DATA TO PROCESS ::

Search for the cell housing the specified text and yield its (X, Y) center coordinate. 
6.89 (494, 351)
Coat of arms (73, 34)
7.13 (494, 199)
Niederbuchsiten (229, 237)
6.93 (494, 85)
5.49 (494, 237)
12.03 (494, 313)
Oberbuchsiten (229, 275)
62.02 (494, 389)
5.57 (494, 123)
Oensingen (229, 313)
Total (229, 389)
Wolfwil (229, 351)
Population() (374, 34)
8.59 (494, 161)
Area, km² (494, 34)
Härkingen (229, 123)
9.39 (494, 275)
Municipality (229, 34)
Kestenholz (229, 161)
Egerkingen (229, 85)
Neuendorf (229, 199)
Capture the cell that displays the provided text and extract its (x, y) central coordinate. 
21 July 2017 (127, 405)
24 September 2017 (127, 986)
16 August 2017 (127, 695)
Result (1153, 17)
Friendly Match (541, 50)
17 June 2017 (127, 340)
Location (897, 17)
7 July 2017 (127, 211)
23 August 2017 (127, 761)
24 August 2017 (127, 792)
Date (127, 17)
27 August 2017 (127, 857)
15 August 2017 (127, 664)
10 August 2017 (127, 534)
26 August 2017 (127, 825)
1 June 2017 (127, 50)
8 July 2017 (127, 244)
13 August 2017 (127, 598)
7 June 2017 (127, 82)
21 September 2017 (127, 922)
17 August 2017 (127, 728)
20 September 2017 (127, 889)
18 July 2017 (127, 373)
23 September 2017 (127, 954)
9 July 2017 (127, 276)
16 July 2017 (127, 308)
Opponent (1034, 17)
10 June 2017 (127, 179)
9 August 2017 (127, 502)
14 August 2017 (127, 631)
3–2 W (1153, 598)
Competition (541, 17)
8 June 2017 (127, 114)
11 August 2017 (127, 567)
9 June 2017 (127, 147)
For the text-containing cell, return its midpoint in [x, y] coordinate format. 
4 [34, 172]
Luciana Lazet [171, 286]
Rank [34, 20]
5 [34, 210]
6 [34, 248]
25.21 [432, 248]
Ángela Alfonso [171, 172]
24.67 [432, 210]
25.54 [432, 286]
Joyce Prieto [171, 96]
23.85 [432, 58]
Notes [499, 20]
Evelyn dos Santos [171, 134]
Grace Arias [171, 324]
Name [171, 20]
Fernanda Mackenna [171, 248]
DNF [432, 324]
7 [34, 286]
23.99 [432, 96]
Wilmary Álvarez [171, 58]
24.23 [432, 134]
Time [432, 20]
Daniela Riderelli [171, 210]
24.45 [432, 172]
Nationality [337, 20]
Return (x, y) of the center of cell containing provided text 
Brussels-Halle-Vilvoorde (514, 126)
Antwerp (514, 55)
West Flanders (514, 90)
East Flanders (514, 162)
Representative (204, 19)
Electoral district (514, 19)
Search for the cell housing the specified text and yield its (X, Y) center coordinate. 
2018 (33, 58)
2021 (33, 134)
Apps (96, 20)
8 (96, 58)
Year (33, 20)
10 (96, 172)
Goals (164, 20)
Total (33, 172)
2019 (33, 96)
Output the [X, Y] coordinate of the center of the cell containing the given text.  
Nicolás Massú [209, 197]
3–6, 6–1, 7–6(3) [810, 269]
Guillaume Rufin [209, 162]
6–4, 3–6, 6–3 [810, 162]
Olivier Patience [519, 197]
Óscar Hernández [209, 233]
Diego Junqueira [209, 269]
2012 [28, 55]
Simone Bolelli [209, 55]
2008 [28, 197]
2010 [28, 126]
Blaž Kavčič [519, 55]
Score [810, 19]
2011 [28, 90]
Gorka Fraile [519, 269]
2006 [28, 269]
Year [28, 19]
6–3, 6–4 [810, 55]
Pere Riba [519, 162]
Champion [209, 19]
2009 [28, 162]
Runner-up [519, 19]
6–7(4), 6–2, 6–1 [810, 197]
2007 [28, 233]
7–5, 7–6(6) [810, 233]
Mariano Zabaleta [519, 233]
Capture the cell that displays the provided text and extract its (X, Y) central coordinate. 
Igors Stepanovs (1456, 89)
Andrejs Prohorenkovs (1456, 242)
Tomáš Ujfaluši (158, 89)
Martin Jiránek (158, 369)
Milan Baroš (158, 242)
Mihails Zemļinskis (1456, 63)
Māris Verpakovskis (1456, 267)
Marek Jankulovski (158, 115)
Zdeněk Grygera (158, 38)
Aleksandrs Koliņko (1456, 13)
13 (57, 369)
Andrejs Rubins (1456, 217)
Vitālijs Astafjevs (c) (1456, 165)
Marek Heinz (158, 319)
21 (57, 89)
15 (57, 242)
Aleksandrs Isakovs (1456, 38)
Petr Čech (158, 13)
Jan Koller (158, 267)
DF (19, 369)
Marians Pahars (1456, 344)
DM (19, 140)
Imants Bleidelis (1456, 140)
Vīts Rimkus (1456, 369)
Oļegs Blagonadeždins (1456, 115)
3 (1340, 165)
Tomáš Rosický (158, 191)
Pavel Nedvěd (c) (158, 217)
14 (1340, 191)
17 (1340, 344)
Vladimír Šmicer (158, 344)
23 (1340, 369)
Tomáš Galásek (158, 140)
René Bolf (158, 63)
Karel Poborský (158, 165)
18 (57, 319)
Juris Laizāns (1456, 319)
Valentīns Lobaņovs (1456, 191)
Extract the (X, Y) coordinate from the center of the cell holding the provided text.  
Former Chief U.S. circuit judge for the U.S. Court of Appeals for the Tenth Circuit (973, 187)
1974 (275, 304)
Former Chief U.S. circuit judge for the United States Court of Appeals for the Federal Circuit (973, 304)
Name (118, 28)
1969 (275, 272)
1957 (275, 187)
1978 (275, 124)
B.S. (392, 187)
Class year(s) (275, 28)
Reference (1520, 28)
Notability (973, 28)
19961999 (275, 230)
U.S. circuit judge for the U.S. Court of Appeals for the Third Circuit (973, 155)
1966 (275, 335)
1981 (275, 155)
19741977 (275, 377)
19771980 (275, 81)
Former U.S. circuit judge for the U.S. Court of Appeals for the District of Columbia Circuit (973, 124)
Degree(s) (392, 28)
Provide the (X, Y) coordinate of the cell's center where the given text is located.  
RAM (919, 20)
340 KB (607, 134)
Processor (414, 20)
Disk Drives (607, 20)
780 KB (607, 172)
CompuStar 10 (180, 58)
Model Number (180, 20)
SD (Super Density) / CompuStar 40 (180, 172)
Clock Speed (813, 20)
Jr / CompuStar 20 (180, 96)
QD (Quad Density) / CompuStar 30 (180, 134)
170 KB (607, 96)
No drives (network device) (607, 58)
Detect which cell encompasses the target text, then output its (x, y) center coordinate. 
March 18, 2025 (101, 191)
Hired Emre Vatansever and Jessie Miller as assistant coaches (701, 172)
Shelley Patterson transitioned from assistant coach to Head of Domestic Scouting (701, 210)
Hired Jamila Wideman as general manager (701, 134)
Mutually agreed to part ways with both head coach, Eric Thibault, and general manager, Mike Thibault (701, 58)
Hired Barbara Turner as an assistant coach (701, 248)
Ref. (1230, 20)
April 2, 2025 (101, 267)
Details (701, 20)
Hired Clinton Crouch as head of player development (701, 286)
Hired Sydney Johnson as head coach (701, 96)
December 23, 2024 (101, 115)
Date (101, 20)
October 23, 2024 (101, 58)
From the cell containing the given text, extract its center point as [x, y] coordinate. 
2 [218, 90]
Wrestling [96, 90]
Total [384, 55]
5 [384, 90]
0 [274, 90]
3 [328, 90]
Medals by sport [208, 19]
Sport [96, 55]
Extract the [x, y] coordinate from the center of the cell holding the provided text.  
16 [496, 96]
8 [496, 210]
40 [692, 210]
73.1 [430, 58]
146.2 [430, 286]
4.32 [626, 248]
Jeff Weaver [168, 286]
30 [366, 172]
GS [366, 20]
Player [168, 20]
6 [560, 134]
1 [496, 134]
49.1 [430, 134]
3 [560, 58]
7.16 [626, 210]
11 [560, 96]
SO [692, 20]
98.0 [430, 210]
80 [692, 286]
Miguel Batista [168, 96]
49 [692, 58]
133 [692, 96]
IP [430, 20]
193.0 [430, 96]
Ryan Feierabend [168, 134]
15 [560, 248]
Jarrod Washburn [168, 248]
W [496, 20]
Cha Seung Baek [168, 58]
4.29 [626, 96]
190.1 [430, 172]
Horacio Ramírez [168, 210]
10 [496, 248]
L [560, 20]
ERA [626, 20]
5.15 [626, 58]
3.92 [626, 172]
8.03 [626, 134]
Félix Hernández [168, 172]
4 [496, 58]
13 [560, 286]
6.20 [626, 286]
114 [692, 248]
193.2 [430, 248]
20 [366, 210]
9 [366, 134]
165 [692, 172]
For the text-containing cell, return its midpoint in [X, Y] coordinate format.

WRITTEN TASK ::
Extract the lines starting at the very first line and ending at the line that contains "62.02 (494, 389)", with both of those lines included, and reproduce them character for character.

RIGHT ANSWER ::
Search for the cell housing the specified text and yield its (X, Y) center coordinate. 
6.89 (494, 351)
Coat of arms (73, 34)
7.13 (494, 199)
Niederbuchsiten (229, 237)
6.93 (494, 85)
5.49 (494, 237)
12.03 (494, 313)
Oberbuchsiten (229, 275)
62.02 (494, 389)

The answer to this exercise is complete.